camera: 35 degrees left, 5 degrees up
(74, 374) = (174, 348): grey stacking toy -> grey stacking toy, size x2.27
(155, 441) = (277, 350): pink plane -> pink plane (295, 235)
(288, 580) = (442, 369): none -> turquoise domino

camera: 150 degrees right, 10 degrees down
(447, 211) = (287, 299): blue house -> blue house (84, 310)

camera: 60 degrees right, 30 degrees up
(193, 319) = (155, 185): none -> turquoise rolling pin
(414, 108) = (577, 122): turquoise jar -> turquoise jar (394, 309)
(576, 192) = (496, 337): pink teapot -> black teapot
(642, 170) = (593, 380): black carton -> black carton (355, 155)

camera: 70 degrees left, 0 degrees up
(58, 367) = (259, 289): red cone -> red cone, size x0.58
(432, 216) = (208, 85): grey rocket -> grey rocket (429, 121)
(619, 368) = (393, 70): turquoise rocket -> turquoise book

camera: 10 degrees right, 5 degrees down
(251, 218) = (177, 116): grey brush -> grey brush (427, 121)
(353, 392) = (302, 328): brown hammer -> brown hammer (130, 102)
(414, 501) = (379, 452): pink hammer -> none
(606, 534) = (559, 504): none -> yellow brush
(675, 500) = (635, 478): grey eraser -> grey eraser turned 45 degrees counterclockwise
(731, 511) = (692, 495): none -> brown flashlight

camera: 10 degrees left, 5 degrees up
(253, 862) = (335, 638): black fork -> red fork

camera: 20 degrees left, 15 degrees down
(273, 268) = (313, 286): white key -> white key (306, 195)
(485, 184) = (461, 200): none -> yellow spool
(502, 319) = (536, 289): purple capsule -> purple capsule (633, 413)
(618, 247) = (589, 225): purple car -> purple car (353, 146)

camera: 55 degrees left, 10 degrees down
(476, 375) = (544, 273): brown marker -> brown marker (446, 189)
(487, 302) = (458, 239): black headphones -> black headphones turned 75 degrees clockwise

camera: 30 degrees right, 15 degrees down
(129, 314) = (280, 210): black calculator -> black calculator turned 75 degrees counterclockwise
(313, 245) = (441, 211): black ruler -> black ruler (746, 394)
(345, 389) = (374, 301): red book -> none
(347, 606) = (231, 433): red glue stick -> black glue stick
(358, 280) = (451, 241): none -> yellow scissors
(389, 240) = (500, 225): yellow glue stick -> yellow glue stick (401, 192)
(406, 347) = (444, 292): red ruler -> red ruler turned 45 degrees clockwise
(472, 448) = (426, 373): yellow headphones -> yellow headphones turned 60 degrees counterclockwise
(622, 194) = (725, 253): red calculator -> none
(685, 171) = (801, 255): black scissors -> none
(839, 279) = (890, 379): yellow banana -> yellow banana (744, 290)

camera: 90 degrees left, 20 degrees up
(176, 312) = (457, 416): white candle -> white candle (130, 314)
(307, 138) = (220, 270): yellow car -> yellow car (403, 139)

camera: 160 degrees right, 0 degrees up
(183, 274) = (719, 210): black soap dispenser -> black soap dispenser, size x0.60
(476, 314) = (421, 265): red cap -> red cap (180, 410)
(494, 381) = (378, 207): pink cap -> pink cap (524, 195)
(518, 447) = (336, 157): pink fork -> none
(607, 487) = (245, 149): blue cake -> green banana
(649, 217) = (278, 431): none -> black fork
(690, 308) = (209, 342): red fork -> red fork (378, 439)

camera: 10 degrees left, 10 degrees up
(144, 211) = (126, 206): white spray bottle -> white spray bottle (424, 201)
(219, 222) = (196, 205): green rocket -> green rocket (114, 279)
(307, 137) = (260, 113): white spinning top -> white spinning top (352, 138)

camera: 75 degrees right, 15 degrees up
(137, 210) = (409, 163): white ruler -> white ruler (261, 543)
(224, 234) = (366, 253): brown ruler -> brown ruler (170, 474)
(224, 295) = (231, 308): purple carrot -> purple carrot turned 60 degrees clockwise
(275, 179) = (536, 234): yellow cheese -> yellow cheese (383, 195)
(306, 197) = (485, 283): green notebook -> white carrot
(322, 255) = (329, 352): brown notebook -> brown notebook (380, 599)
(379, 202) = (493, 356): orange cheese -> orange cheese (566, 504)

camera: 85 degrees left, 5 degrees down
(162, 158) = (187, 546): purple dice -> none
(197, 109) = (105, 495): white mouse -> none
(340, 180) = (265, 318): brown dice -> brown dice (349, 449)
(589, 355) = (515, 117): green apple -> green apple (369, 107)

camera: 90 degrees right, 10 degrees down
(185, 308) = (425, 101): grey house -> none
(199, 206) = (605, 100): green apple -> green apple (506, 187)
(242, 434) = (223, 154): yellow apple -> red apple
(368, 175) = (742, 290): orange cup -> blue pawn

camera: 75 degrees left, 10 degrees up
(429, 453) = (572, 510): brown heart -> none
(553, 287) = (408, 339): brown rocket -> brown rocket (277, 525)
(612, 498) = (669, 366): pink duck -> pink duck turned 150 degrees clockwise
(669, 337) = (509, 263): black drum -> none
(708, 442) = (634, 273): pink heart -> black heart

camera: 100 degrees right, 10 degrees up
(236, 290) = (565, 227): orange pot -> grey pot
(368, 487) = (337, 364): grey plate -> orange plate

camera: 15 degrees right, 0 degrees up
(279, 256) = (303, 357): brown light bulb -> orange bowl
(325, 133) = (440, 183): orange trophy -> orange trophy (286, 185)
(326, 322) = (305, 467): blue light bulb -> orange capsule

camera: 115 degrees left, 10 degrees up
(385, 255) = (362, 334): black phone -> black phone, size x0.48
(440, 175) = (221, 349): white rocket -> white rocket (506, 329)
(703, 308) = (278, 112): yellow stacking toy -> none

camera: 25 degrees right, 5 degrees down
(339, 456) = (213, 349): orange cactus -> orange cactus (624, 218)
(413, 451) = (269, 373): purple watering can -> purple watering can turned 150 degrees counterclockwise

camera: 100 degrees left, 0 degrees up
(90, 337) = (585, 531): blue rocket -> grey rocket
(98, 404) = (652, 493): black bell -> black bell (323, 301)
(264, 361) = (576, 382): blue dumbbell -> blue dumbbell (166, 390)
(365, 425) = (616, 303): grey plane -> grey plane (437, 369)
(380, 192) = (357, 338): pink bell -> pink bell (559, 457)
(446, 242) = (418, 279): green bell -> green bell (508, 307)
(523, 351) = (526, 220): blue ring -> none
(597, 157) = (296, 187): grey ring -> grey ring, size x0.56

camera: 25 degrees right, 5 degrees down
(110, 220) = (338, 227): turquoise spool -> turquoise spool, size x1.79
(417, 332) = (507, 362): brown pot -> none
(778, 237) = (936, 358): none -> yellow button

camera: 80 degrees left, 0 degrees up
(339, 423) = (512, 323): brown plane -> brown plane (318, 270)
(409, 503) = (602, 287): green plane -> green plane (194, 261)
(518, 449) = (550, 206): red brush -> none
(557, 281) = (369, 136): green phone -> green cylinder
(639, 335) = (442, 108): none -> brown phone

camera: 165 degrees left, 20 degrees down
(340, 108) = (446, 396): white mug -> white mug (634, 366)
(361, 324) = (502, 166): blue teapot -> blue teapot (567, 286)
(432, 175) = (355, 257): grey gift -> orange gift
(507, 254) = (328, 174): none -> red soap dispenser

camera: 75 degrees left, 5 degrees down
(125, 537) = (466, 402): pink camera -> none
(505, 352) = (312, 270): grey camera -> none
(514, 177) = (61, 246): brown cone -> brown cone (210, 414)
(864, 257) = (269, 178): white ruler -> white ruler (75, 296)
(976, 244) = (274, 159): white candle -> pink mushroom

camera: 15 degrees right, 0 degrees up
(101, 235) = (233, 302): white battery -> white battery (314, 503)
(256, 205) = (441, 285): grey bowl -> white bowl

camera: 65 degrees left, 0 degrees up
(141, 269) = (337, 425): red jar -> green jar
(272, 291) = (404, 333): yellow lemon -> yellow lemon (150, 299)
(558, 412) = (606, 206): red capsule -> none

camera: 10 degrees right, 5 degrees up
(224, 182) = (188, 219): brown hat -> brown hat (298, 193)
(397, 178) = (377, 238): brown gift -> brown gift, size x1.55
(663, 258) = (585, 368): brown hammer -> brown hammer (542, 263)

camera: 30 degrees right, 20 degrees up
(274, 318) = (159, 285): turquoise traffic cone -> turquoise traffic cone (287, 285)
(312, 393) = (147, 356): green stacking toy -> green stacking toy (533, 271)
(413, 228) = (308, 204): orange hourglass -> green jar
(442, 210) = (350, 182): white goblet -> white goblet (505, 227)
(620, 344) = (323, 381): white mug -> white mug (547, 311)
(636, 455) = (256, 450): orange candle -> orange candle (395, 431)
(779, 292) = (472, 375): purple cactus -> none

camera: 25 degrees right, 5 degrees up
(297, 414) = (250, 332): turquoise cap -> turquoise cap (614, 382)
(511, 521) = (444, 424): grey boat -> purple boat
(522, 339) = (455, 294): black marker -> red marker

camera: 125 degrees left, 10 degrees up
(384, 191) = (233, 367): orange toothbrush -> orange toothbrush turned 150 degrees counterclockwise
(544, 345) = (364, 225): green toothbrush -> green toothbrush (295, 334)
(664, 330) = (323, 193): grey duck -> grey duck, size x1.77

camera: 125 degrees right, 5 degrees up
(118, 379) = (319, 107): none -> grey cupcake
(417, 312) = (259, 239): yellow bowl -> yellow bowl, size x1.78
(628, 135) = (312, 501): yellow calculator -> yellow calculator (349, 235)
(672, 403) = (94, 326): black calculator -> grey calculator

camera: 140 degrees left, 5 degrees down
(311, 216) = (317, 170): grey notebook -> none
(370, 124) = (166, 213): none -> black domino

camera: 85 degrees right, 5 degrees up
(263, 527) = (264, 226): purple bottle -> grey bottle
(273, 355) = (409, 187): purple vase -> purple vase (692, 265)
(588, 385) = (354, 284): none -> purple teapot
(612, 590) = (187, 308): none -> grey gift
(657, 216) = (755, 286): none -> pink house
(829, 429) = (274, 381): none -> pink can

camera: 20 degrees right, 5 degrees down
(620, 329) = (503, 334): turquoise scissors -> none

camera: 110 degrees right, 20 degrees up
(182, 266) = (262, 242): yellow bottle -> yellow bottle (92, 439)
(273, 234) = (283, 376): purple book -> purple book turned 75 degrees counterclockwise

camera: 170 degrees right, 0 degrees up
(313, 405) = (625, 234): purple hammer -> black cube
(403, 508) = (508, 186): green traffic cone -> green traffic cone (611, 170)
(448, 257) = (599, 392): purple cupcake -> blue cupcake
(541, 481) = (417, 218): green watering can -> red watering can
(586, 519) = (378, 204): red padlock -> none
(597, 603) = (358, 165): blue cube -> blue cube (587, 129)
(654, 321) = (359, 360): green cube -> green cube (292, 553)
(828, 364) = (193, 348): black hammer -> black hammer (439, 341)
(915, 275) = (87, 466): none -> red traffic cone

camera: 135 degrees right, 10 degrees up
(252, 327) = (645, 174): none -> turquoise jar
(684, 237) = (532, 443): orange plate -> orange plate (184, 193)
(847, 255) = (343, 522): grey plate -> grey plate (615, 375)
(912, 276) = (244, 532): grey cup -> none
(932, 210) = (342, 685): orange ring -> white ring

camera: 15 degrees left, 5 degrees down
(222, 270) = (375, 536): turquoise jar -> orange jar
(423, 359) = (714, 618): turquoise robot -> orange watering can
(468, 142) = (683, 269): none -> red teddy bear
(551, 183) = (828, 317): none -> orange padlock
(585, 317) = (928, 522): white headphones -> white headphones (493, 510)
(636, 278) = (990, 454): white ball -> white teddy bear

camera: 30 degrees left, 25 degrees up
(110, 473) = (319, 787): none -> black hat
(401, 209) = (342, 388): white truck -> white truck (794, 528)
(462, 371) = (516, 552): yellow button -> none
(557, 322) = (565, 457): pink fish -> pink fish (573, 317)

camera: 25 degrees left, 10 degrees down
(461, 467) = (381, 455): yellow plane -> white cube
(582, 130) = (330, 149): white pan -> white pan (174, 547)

_EXERCISE GOAL_
All lines above from the one with "(551, 183) = (828, 317): none" to the one with "(557, 322) = (565, 457): pink", inclusive, should be copied exactly, and no other lines.

_WORKED SOLUTION_
(551, 183) = (828, 317): none -> orange padlock
(585, 317) = (928, 522): white headphones -> white headphones (493, 510)
(636, 278) = (990, 454): white ball -> white teddy bear

camera: 30 degrees left, 25 degrees up
(110, 473) = (319, 787): none -> black hat
(401, 209) = (342, 388): white truck -> white truck (794, 528)
(462, 371) = (516, 552): yellow button -> none
(557, 322) = (565, 457): pink fish -> pink fish (573, 317)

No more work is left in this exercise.